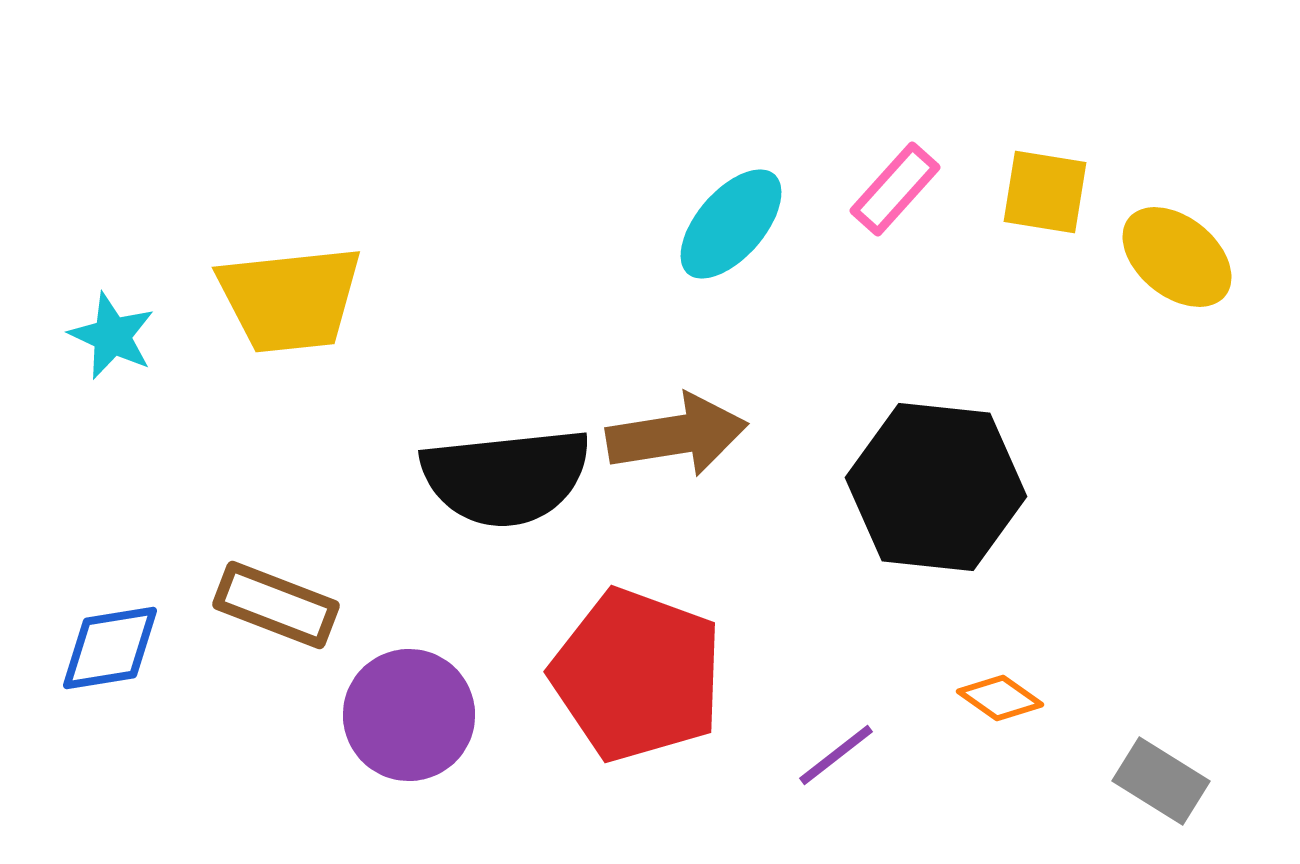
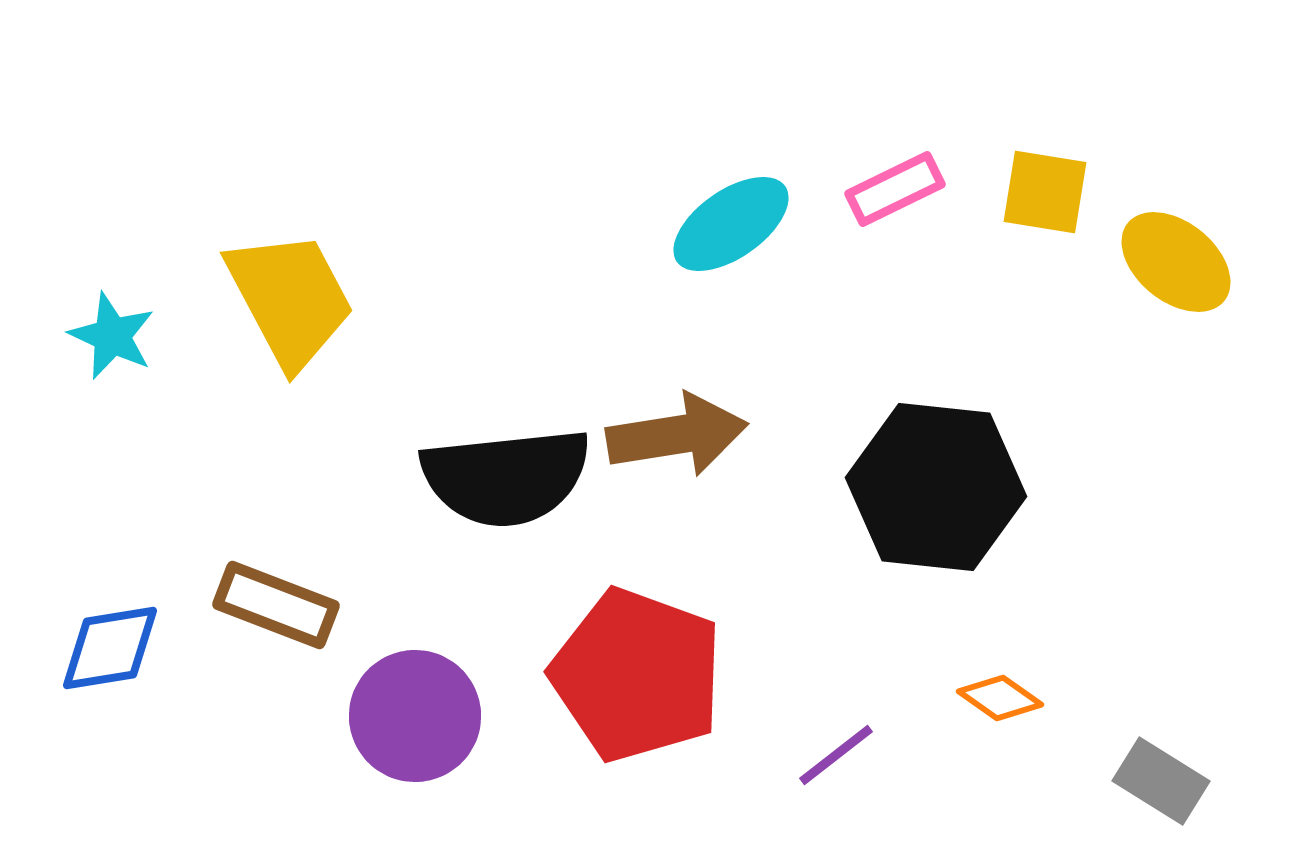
pink rectangle: rotated 22 degrees clockwise
cyan ellipse: rotated 14 degrees clockwise
yellow ellipse: moved 1 px left, 5 px down
yellow trapezoid: rotated 112 degrees counterclockwise
purple circle: moved 6 px right, 1 px down
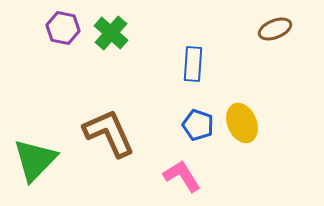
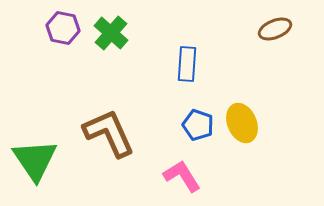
blue rectangle: moved 6 px left
green triangle: rotated 18 degrees counterclockwise
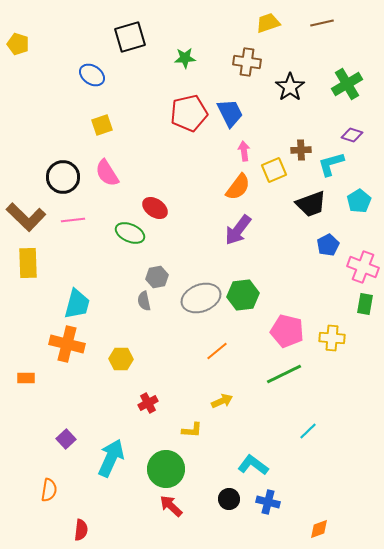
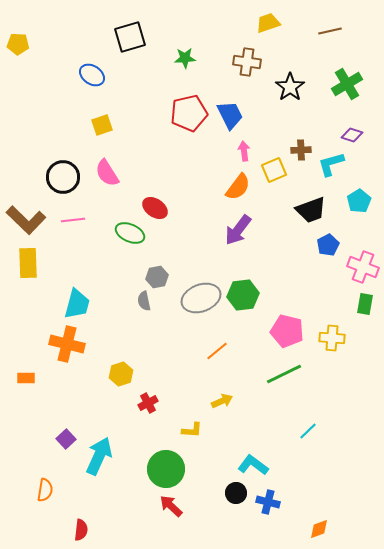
brown line at (322, 23): moved 8 px right, 8 px down
yellow pentagon at (18, 44): rotated 15 degrees counterclockwise
blue trapezoid at (230, 113): moved 2 px down
black trapezoid at (311, 204): moved 6 px down
brown L-shape at (26, 217): moved 3 px down
yellow hexagon at (121, 359): moved 15 px down; rotated 20 degrees counterclockwise
cyan arrow at (111, 458): moved 12 px left, 2 px up
orange semicircle at (49, 490): moved 4 px left
black circle at (229, 499): moved 7 px right, 6 px up
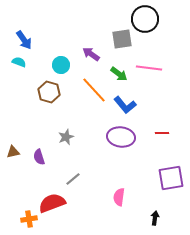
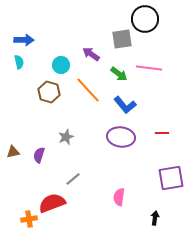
blue arrow: rotated 54 degrees counterclockwise
cyan semicircle: rotated 56 degrees clockwise
orange line: moved 6 px left
purple semicircle: moved 2 px up; rotated 35 degrees clockwise
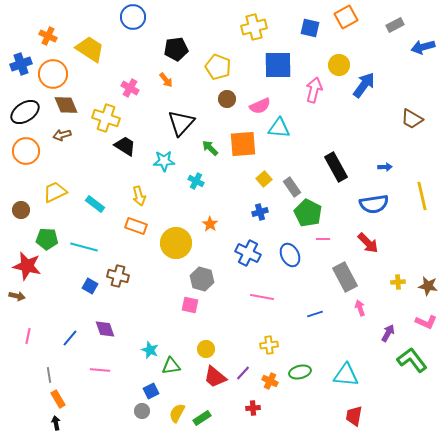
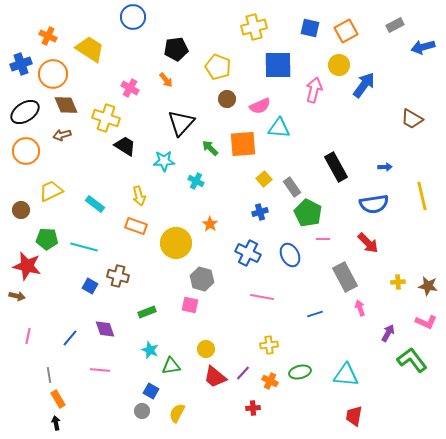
orange square at (346, 17): moved 14 px down
yellow trapezoid at (55, 192): moved 4 px left, 1 px up
blue square at (151, 391): rotated 35 degrees counterclockwise
green rectangle at (202, 418): moved 55 px left, 106 px up; rotated 12 degrees clockwise
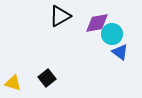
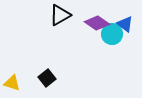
black triangle: moved 1 px up
purple diamond: rotated 45 degrees clockwise
blue triangle: moved 5 px right, 28 px up
yellow triangle: moved 1 px left
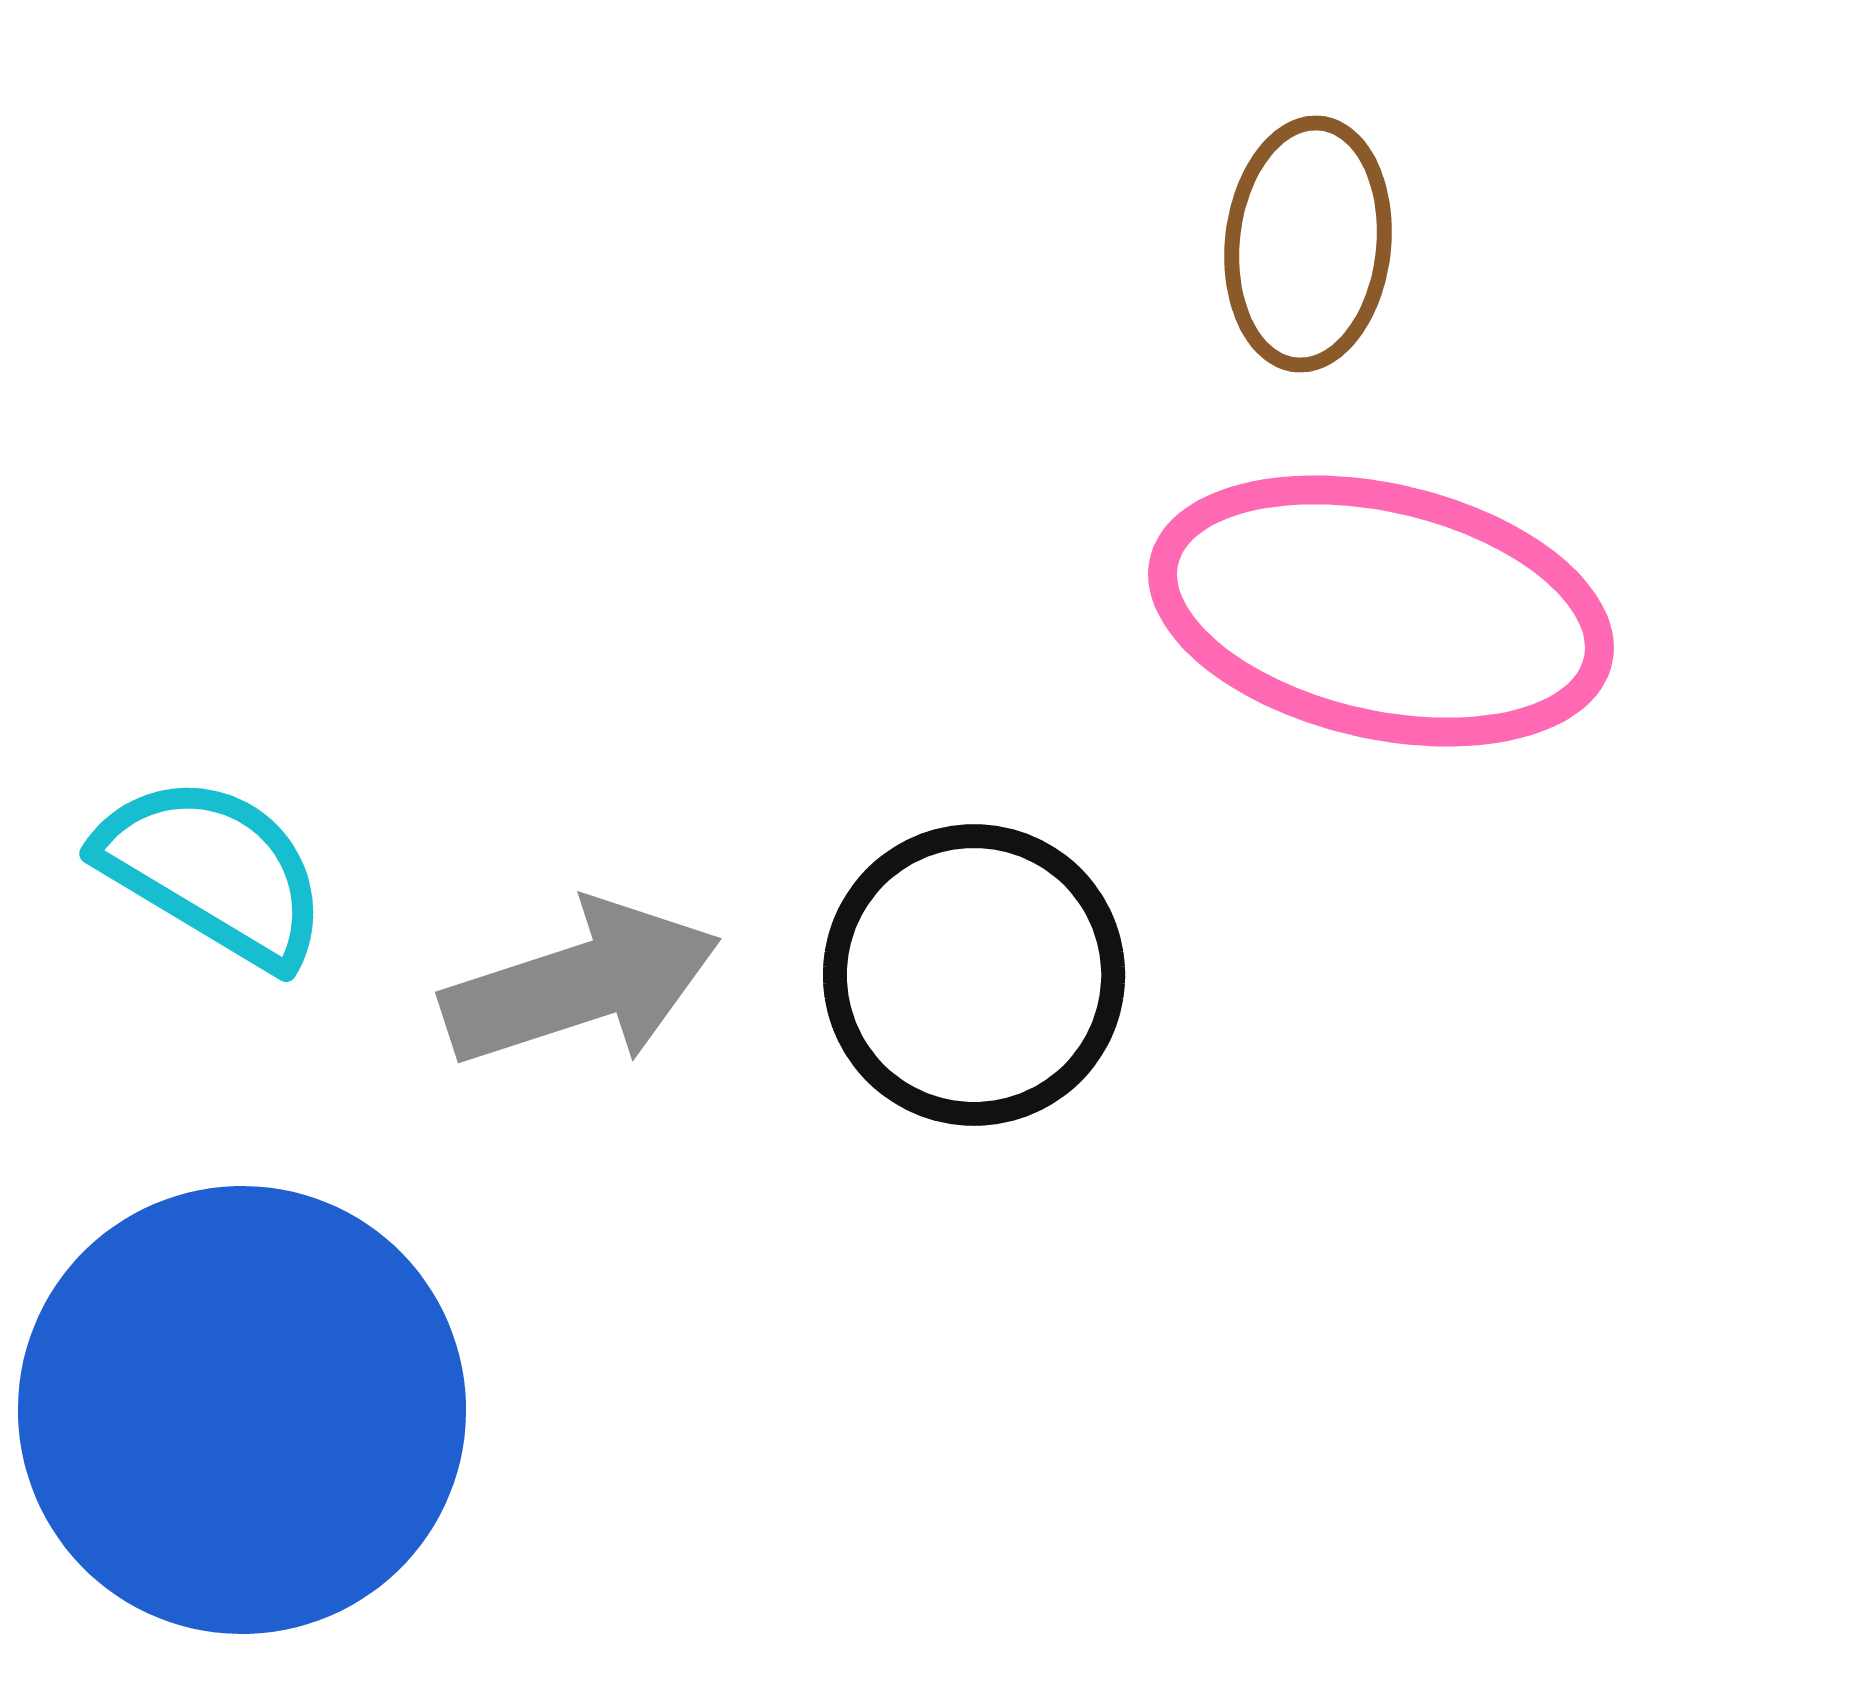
+ + + +
• _Required work_
All lines holding the word "orange" must be found in the listing and copied.

• _Your response_
orange semicircle at (49, 490): moved 4 px left
orange line: moved 6 px left
orange square at (346, 17): moved 14 px down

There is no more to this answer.